Spatial reasoning question data
---+---
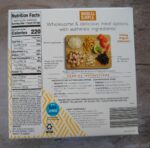
I want to click on black circle on lower right corner of cutting board, so click(x=104, y=59).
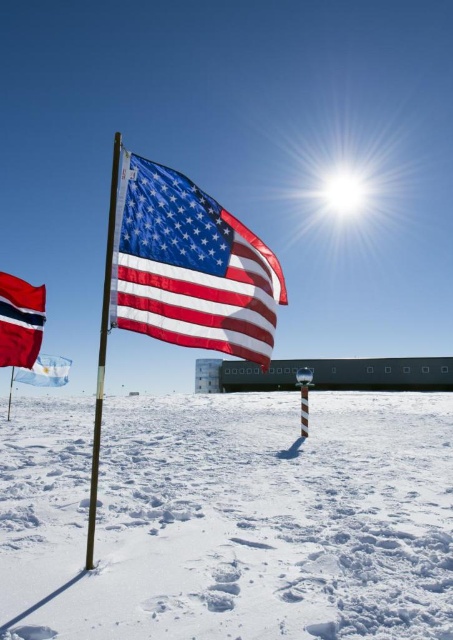
Between point (43, 285) and point (109, 285), which one is positioned in front?

Point (109, 285) is more forward.

Measure the distance between red fabric flag at lower left and camera.

6.16 meters

The image size is (453, 640). Identify the location of red fabric flag at lower left. (19, 321).

What are the coordinates of `red fabric flag at lower left` in the screenshot? It's located at (19, 321).

Does metallic silver flag pole at center have a lesser width compared to blue fabric flag at center?

Yes.

Image resolution: width=453 pixels, height=640 pixels. What do you see at coordinates (102, 349) in the screenshot? I see `metallic silver flag pole at center` at bounding box center [102, 349].

This screenshot has height=640, width=453. Find the location of `metallic silver flag pole at center`. metallic silver flag pole at center is located at coordinates (102, 349).

Locate an element on the screen. The height and width of the screenshot is (640, 453). metallic silver flag pole at center is located at coordinates (102, 349).

Is white fluffy snow at center positioned behind matte fabric flag at center?

No, it is not.

In order to click on white fluffy snow at center in this screenshot , I will do `click(231, 518)`.

Locate an element on the screen. This screenshot has height=640, width=453. white fluffy snow at center is located at coordinates [x=231, y=518].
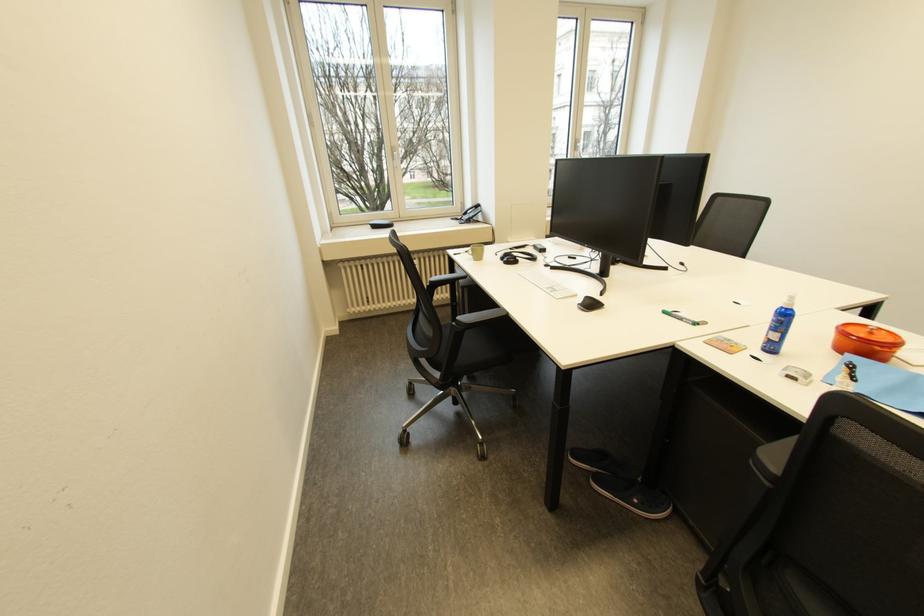
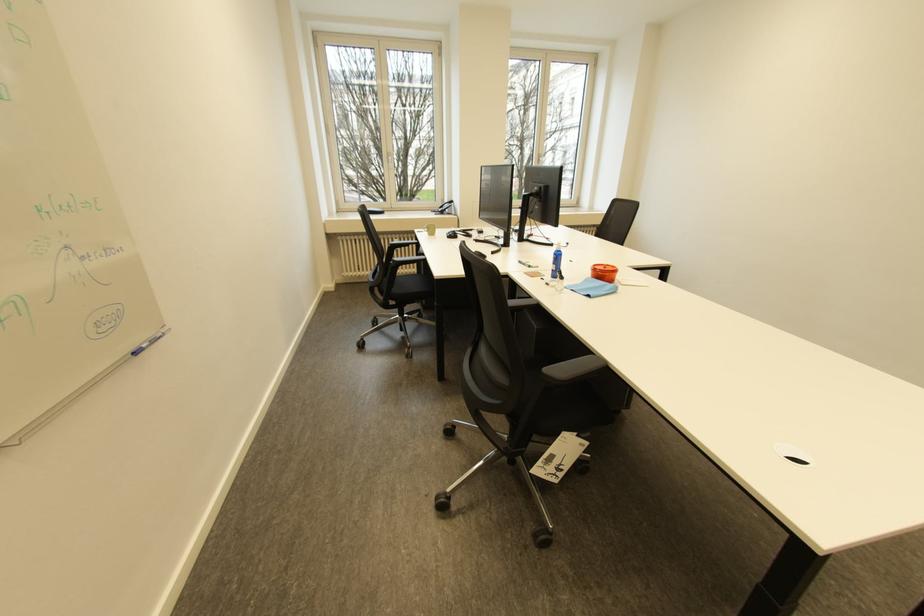
Find the pixel in the second image that matches point (585, 140) in the first image.

(548, 156)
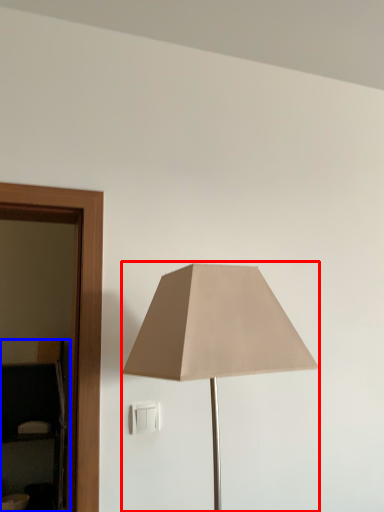
Question: Which object is further to the camera taking this photo, lamp (highlighted by a red box) or dresser (highlighted by a blue box)?

Choices:
 (A) lamp
 (B) dresser

Answer: (B)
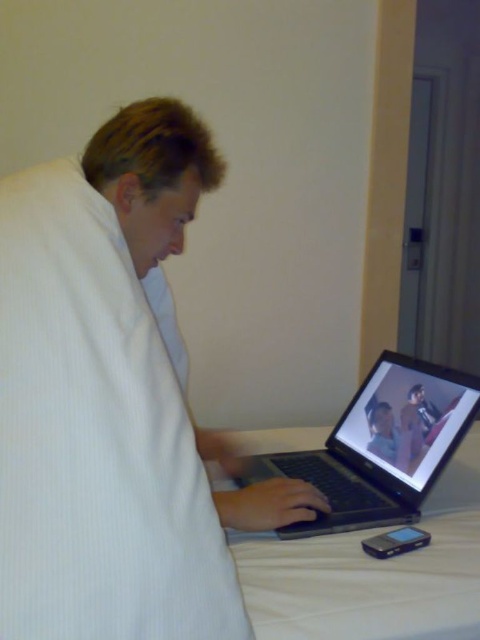
You are a hotel guest who just arrived and wants to check if the white textured robe at center provided by the hotel is taller than the white fabric bed at lower center. Can you confirm this?

The white textured robe at center is much taller than the white fabric bed at lower center, so yes, the robe is taller than the bed.

You are standing at the entrance of the room and want to approach the white fabric bed at lower center. According to the coordinates provided, in which direction should you move relative to the bed?

The white fabric bed at lower center is located at point [373,572]. Since coordinates typically place the origin at the bottom left corner, moving towards the bed would require moving to the right and upwards from the entrance.

You are a hotel guest who just arrived and needs to charge your black plastic laptop at center. You see the white textured robe at center on the bed. Is the laptop accessible for charging without moving the robe?

The white textured robe at center is positioned over the black plastic laptop at center, so you would need to move the robe to access the laptop for charging.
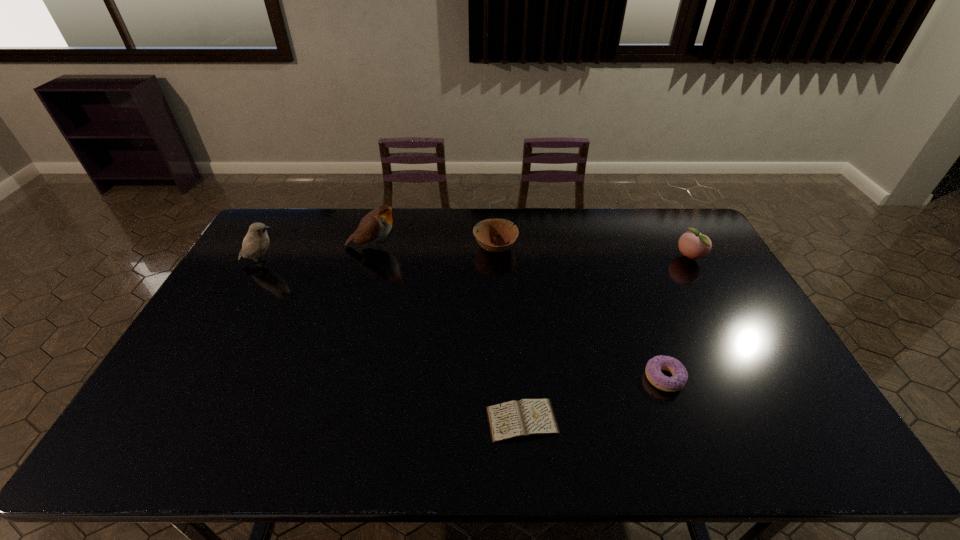
Locate an element on the screen. object that is at the left edge is located at coordinates (256, 242).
---+---
**Description of the task:** Recast the entries above as a Markdown table with the columns "No." and "Line," giving each non-blank line its own numbered row. Leave out the blank lines and the pictures.

**Problem solution:**
| No. | Line |
|---|---|
| 1 | I want to click on black circle on lower right corner of cutting board, so click(x=104, y=59). |
| 2 | Between point (43, 285) and point (109, 285), which one is positioned in front? |
| 3 | Point (109, 285) is more forward. |
| 4 | Measure the distance between red fabric flag at lower left and camera. |
| 5 | 6.16 meters |
| 6 | The image size is (453, 640). Identify the location of red fabric flag at lower left. (19, 321). |
| 7 | What are the coordinates of `red fabric flag at lower left` in the screenshot? It's located at (19, 321). |
| 8 | Does metallic silver flag pole at center have a lesser width compared to blue fabric flag at center? |
| 9 | Yes. |
| 10 | Image resolution: width=453 pixels, height=640 pixels. What do you see at coordinates (102, 349) in the screenshot? I see `metallic silver flag pole at center` at bounding box center [102, 349]. |
| 11 | This screenshot has height=640, width=453. Find the location of `metallic silver flag pole at center`. metallic silver flag pole at center is located at coordinates (102, 349). |
| 12 | Locate an element on the screen. The height and width of the screenshot is (640, 453). metallic silver flag pole at center is located at coordinates (102, 349). |
| 13 | Is white fluffy snow at center positioned behind matte fabric flag at center? |
| 14 | No, it is not. |
| 15 | In order to click on white fluffy snow at center in this screenshot , I will do `click(231, 518)`. |
| 16 | Locate an element on the screen. This screenshot has height=640, width=453. white fluffy snow at center is located at coordinates [x=231, y=518]. |
| 17 | Find the pixel in the second image that matches point (585, 140) in the first image. |
| 18 | (548, 156) |
| 19 | Question: Which object is further to the camera taking this photo, lamp (highlighted by a red box) or dresser (highlighted by a blue box)? |
| 20 | Choices: |
| 21 |  (A) lamp |
| 22 |  (B) dresser |
| 23 | Answer: (B) |
| 24 | You are a hotel guest who just arrived and wants to check if the white textured robe at center provided by the hotel is taller than the white fabric bed at lower center. Can you confirm this? |
| 25 | The white textured robe at center is much taller than the white fabric bed at lower center, so yes, the robe is taller than the bed. |
| 26 | You are standing at the entrance of the room and want to approach the white fabric bed at lower center. According to the coordinates provided, in which direction should you move relative to the bed? |
| 27 | The white fabric bed at lower center is located at point [373,572]. Since coordinates typically place the origin at the bottom left corner, moving towards the bed would require moving to the right and upwards from the entrance. |
| 28 | You are a hotel guest who just arrived and needs to charge your black plastic laptop at center. You see the white textured robe at center on the bed. Is the laptop accessible for charging without moving the robe? |
| 29 | The white textured robe at center is positioned over the black plastic laptop at center, so you would need to move the robe to access the laptop for charging. |
| 30 | Locate an element on the screen. object that is at the left edge is located at coordinates (256, 242). |